### HOW TO COMPLETE THIS TASK
Your answer should be the lines below from the one holding "black brick A6" through the one holding "black round brick F5", copied exactly and with nothing else.

### SUPPLIED RECORDS
•••••

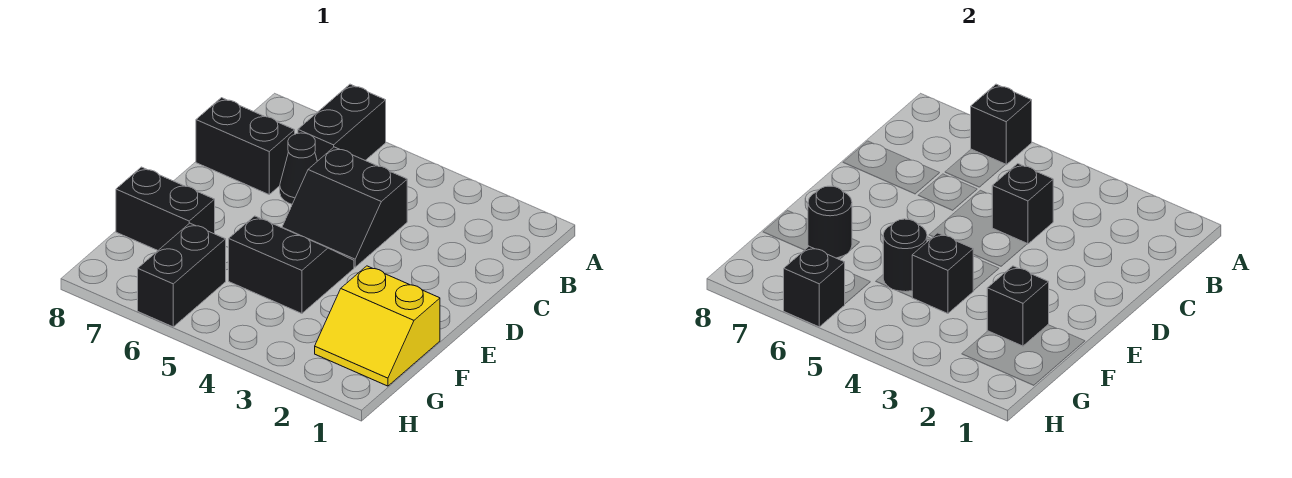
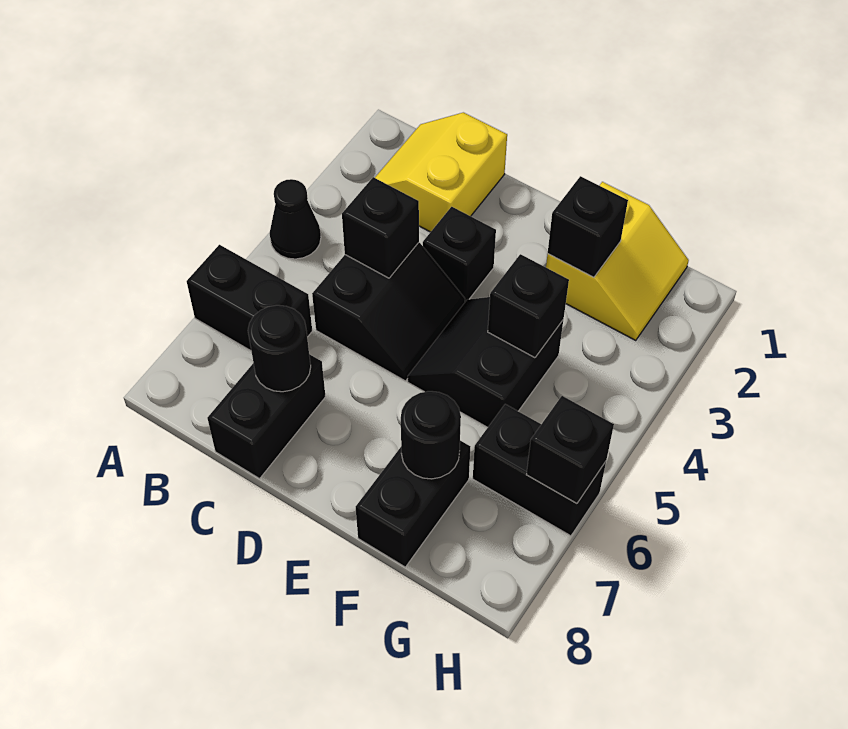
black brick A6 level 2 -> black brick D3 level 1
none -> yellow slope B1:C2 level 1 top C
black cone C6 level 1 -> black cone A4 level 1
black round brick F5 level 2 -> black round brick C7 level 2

•••••

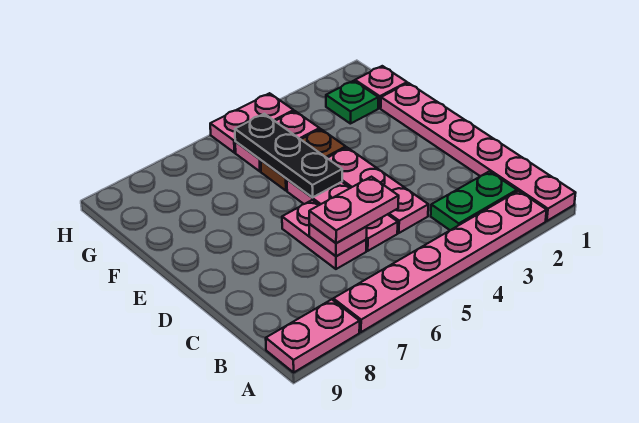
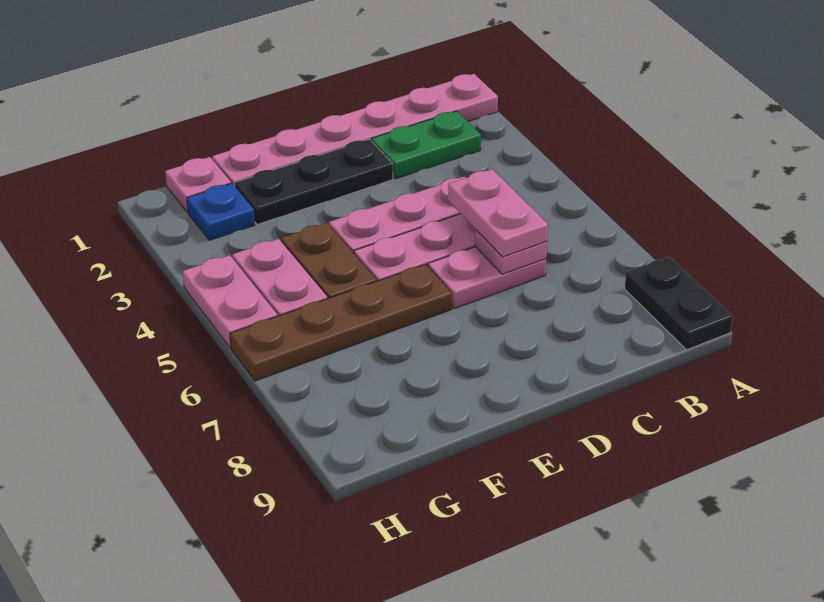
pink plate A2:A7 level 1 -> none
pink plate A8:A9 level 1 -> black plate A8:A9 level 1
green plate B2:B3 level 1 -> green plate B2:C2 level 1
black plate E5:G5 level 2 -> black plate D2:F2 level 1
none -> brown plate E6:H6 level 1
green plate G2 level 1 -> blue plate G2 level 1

•••••

### RESPONSE
black brick A6 level 2 -> black brick D3 level 1
none -> yellow slope B1:C2 level 1 top C
black cone C6 level 1 -> black cone A4 level 1
black round brick F5 level 2 -> black round brick C7 level 2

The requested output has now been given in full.